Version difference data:
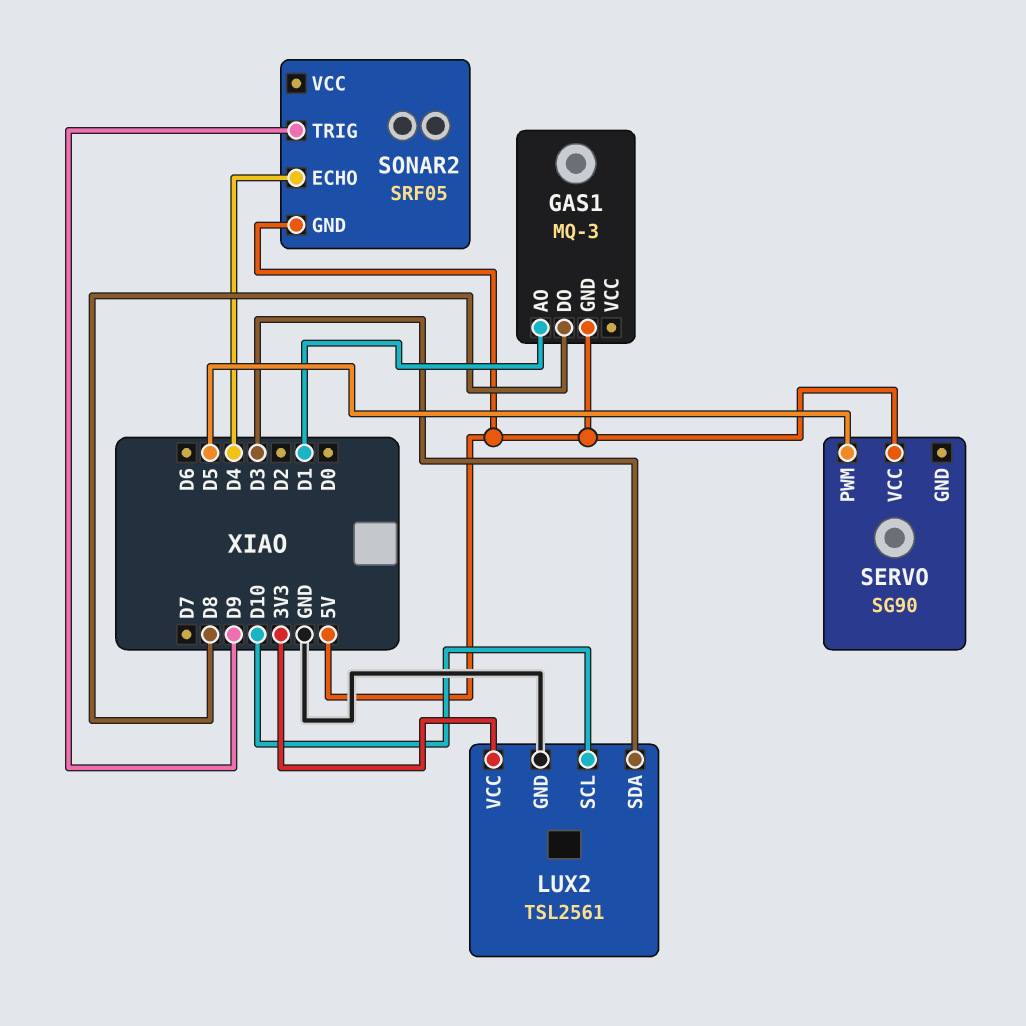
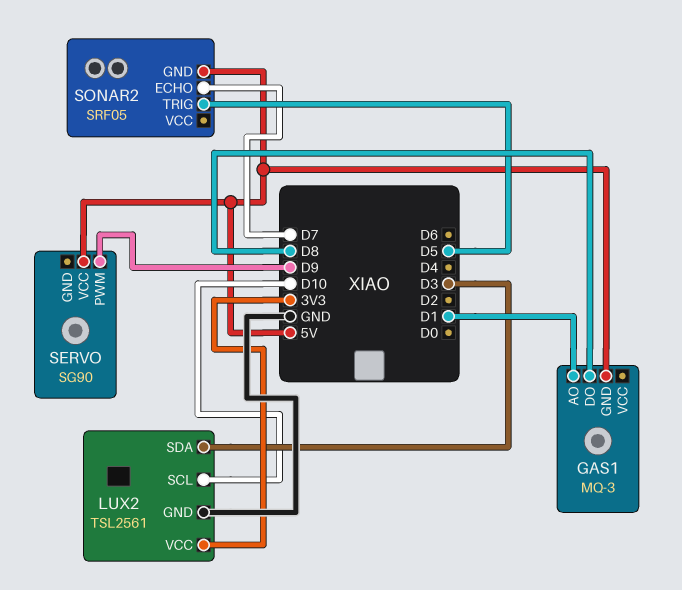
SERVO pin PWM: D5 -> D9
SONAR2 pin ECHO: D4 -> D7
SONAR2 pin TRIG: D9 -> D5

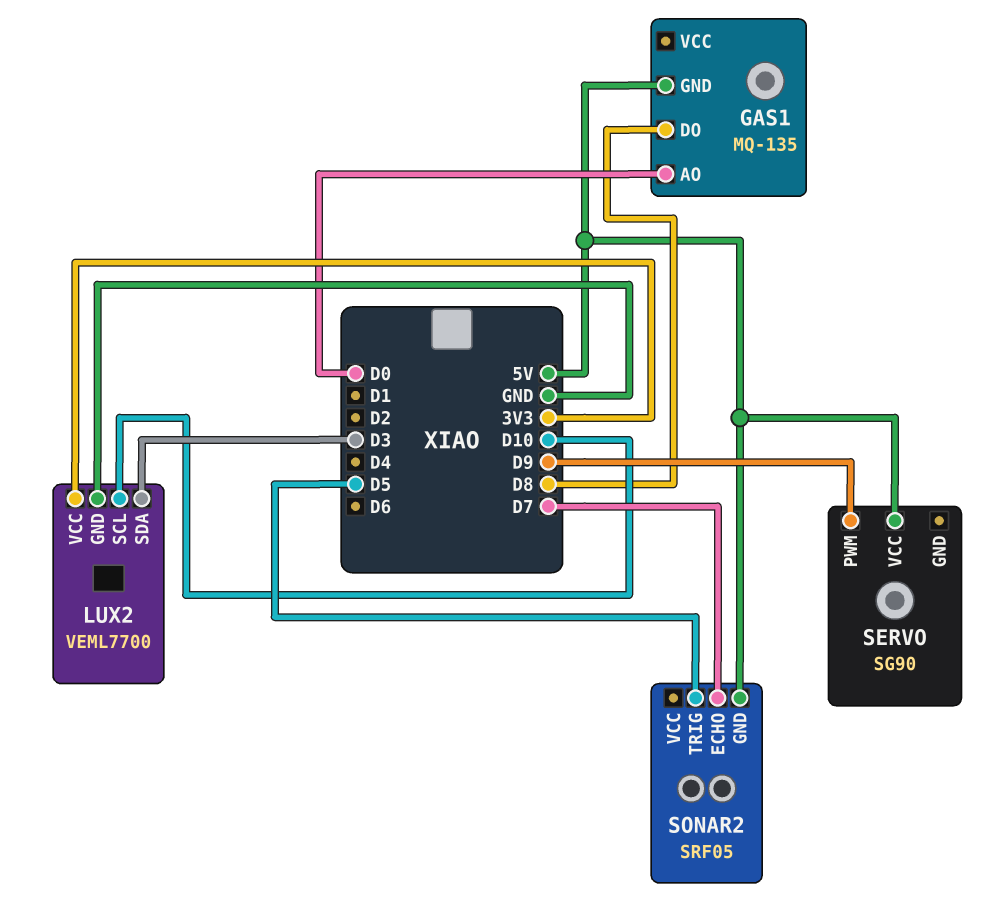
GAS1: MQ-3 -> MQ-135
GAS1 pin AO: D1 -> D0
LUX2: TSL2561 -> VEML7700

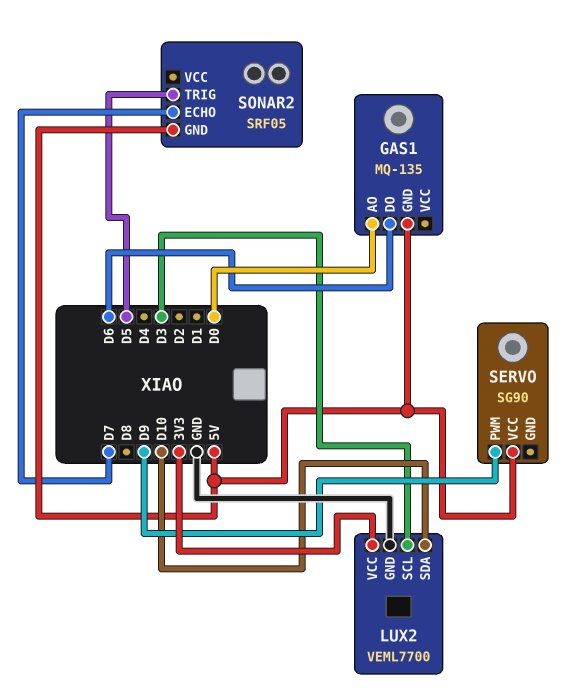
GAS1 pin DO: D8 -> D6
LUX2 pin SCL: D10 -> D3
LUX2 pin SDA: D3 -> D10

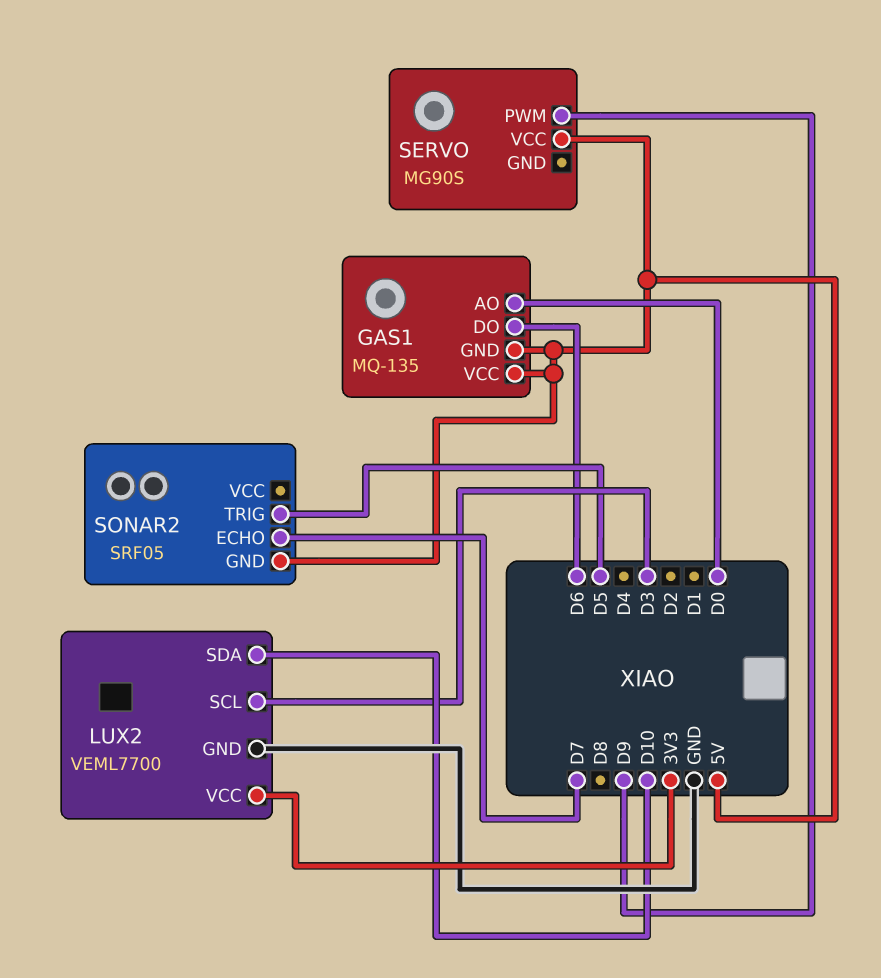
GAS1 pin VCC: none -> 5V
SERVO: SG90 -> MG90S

==

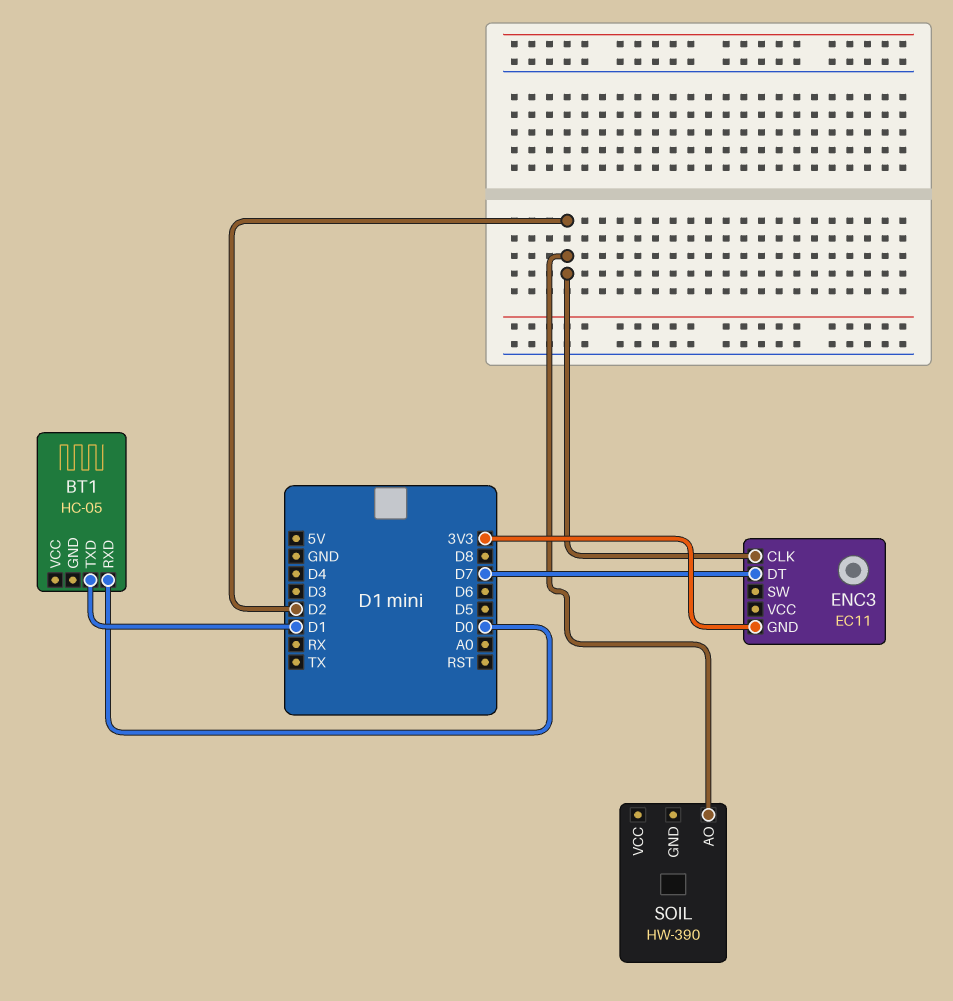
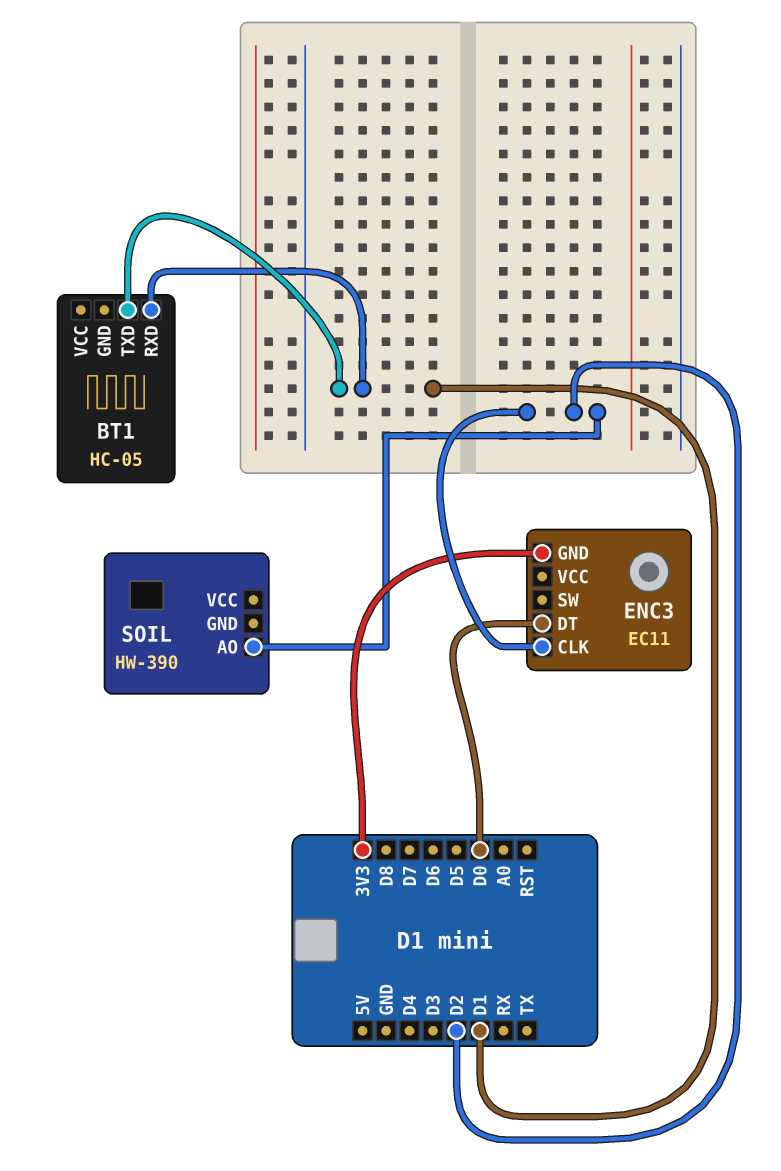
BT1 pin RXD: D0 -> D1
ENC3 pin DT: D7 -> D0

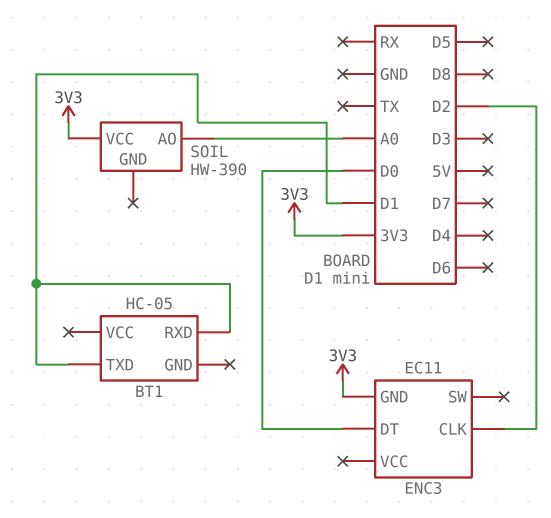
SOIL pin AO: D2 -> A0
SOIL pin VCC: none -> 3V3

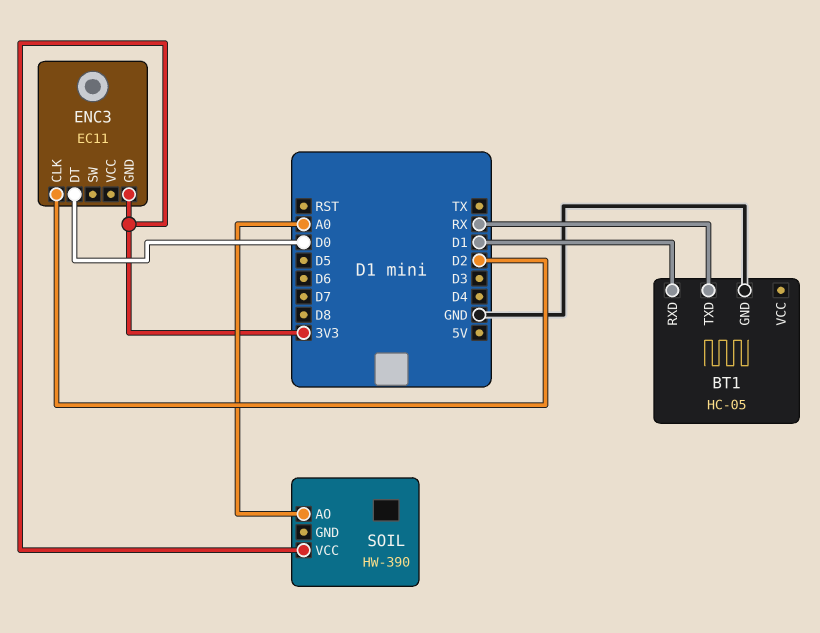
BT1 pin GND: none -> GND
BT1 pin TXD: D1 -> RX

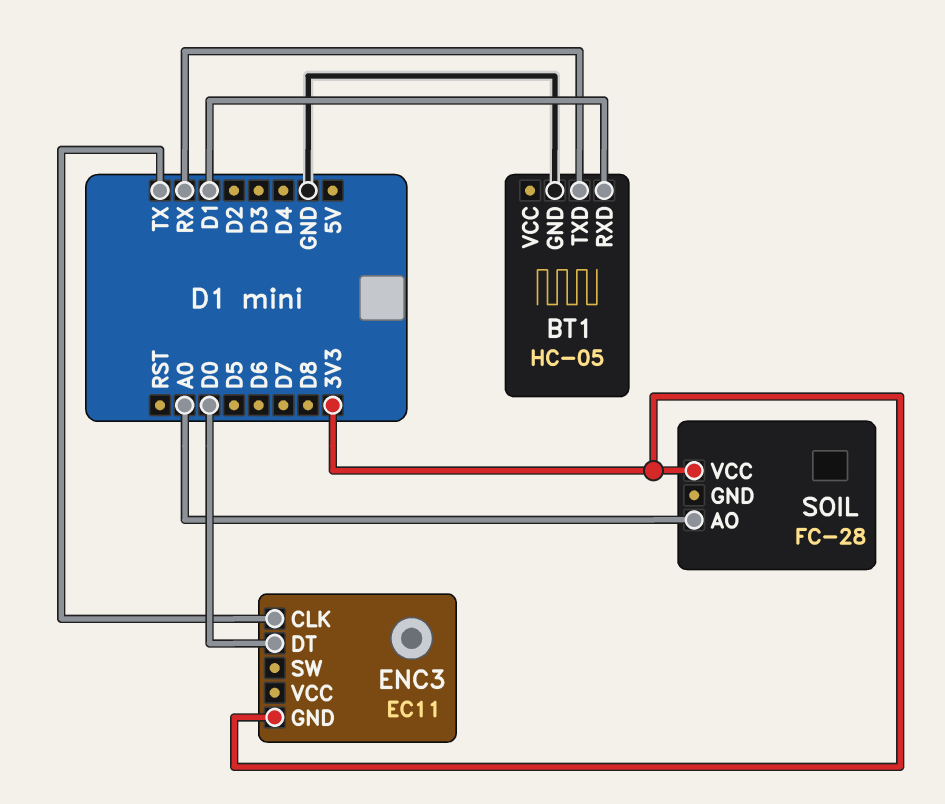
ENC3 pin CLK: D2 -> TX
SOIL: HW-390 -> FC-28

==

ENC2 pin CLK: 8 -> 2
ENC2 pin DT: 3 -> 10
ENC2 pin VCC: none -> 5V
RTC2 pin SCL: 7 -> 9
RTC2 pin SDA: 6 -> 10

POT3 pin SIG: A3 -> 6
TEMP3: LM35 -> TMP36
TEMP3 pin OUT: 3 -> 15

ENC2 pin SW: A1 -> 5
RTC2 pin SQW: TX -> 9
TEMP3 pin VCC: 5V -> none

= ABOUT THIS TASK =
All that is wanted is a faithful reproduction of the line above with "ENC2 pin VCC: none -> 5V", the line with "TEMP3 pin VCC: 5V -> none", and every line in between.

= EXERCISE RESULT =
ENC2 pin VCC: none -> 5V
RTC2 pin SCL: 7 -> 9
RTC2 pin SDA: 6 -> 10

POT3 pin SIG: A3 -> 6
TEMP3: LM35 -> TMP36
TEMP3 pin OUT: 3 -> 15

ENC2 pin SW: A1 -> 5
RTC2 pin SQW: TX -> 9
TEMP3 pin VCC: 5V -> none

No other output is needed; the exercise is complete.